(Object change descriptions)
※ ※ ※

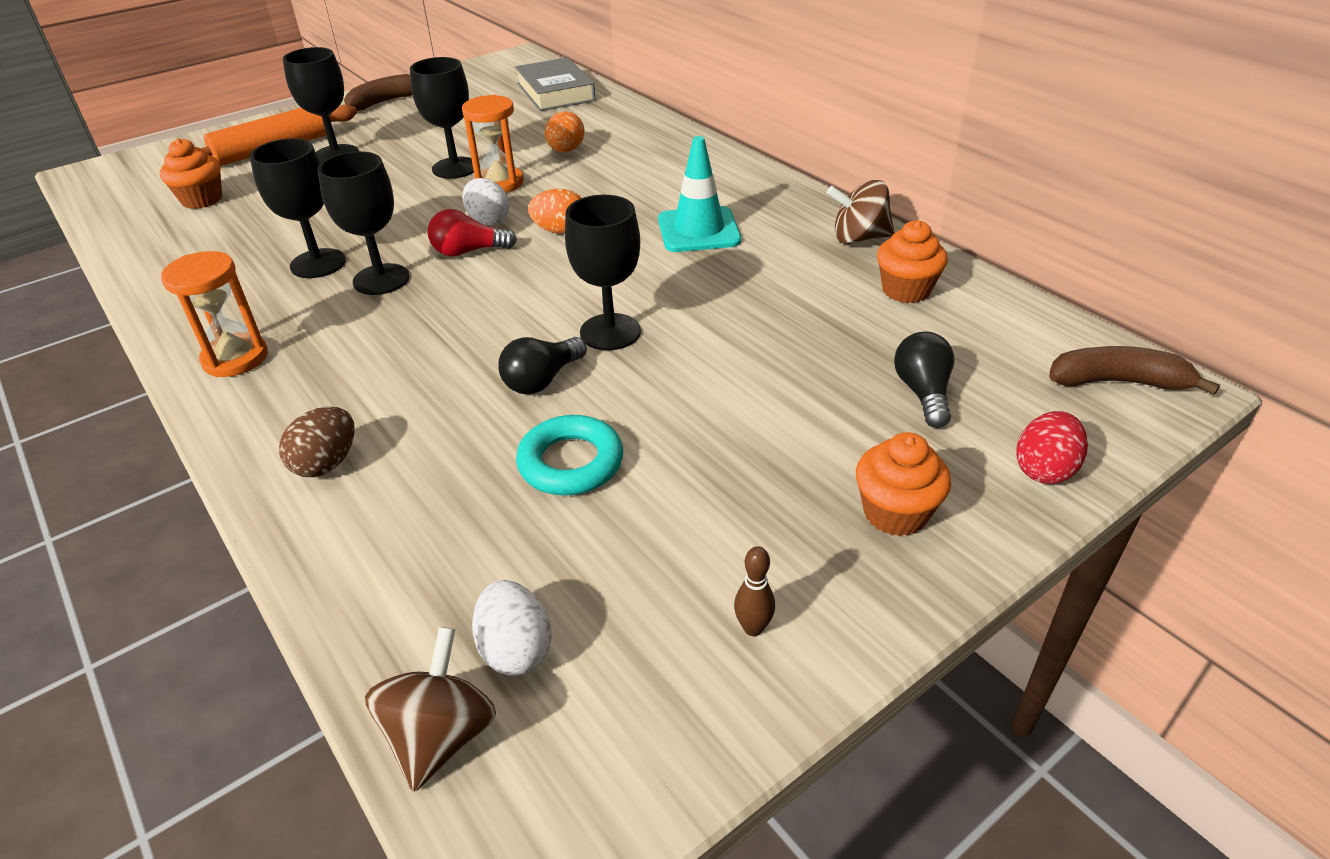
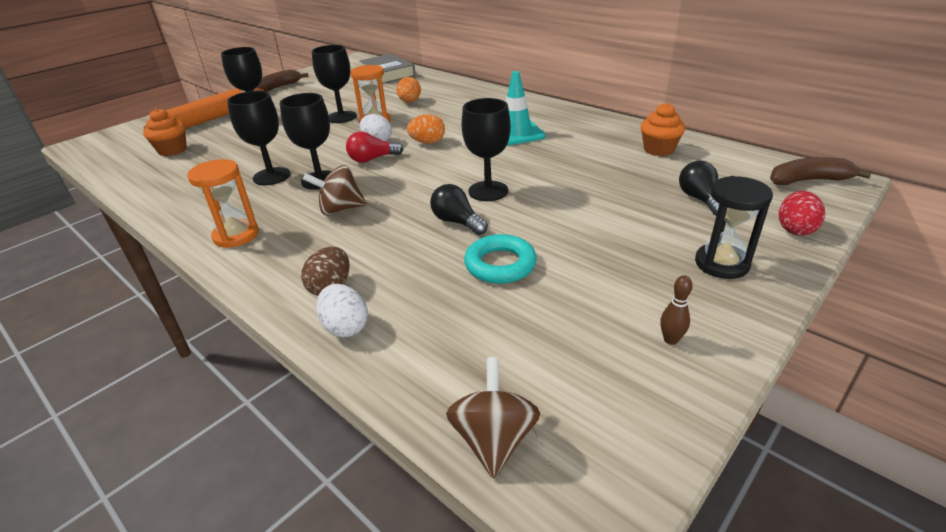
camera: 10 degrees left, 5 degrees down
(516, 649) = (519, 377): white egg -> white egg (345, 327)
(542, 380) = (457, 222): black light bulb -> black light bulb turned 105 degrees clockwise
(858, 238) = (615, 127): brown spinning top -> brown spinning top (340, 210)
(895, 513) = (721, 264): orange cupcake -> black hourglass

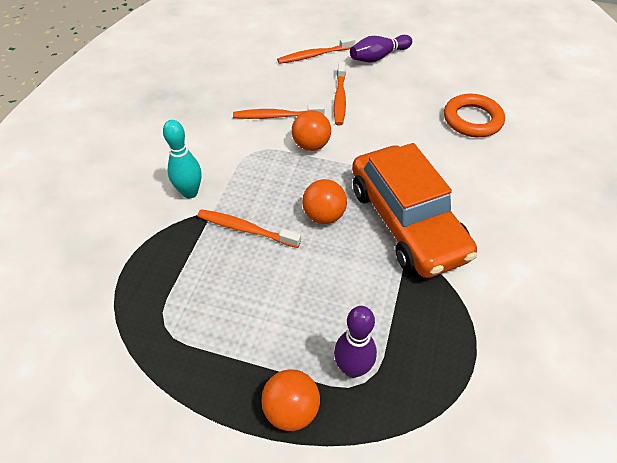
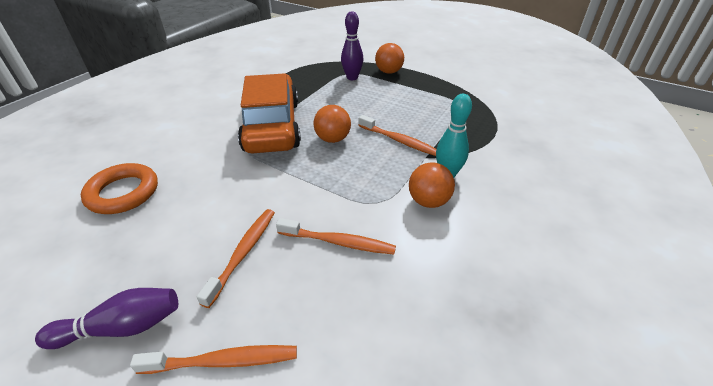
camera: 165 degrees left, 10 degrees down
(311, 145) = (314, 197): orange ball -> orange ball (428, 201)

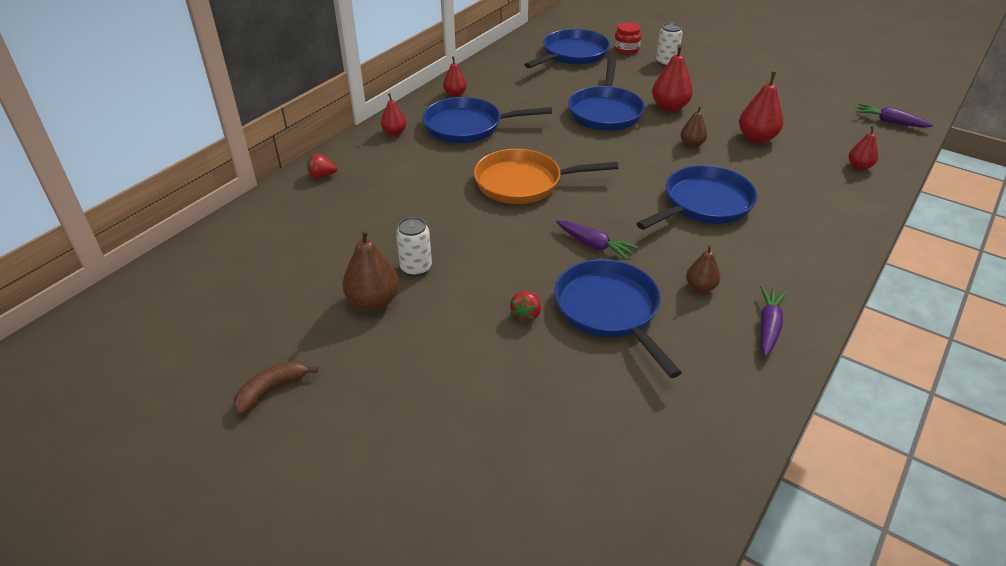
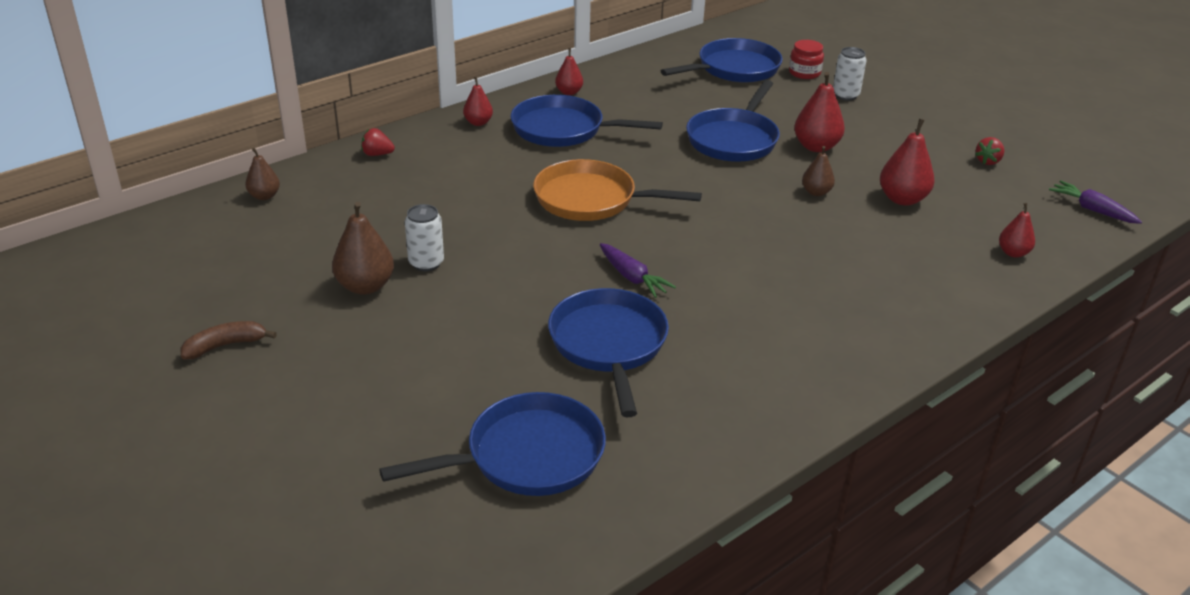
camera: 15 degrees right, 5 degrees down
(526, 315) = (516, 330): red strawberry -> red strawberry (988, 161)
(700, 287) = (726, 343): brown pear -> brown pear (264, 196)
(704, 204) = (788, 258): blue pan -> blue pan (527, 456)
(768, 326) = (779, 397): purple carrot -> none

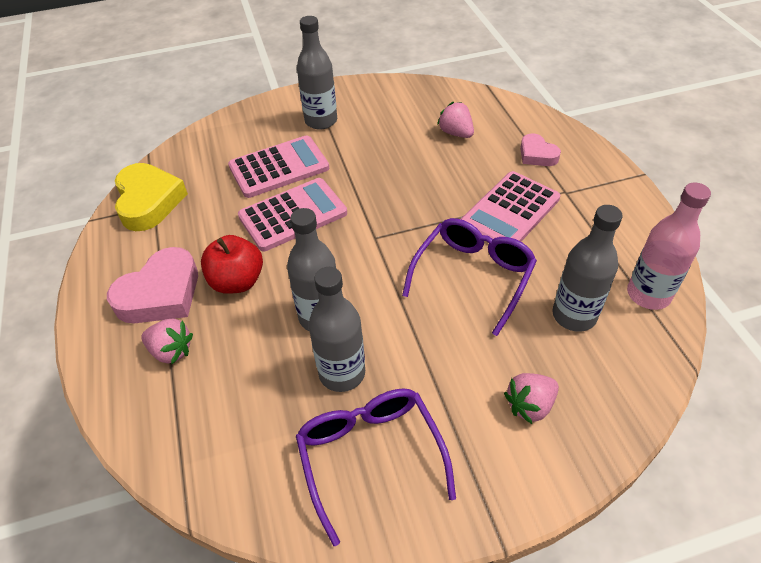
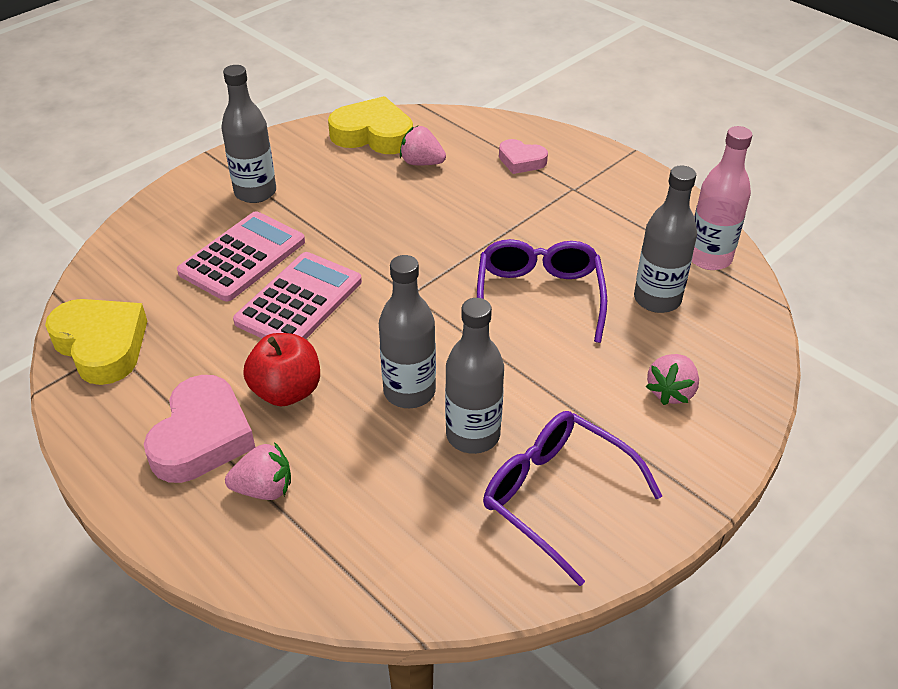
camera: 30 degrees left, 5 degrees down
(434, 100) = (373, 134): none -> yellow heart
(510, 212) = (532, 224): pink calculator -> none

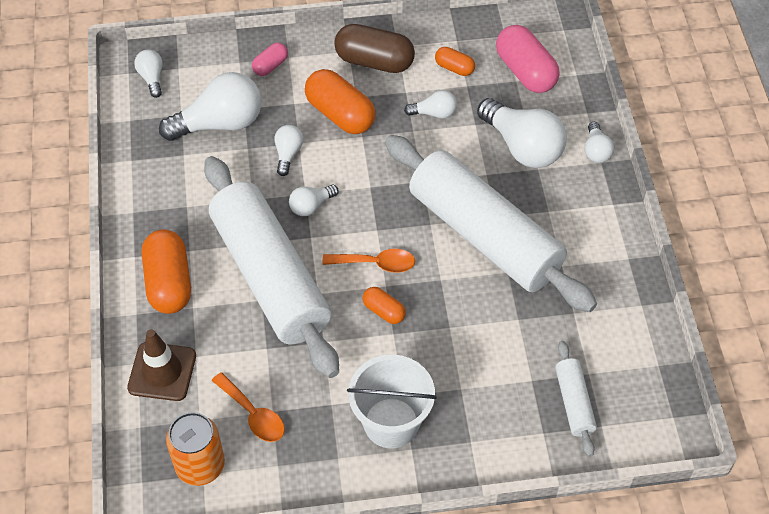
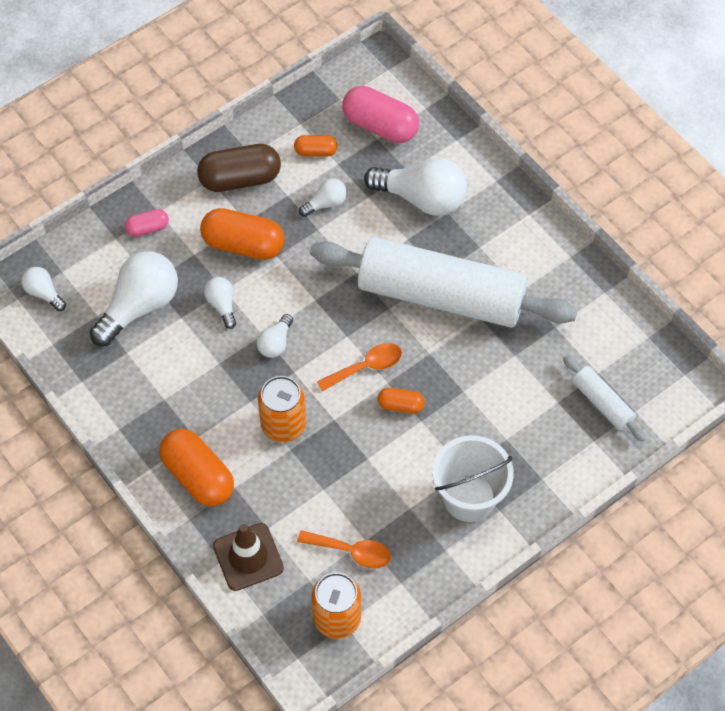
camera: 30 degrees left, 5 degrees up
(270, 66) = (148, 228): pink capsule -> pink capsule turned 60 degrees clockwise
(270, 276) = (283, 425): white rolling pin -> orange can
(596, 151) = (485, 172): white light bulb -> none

※ ※ ※

*YOUR ASSIGNMENT*: Copy out each line of the entries where the word "down" is found.

*EXERCISE ANSWER*:
camera: 10 degrees left, 5 degrees down
camera: 165 degrees left, 10 degrees down
camera: 15 degrees right, 5 degrees down
camera: 30 degrees left, 5 degrees down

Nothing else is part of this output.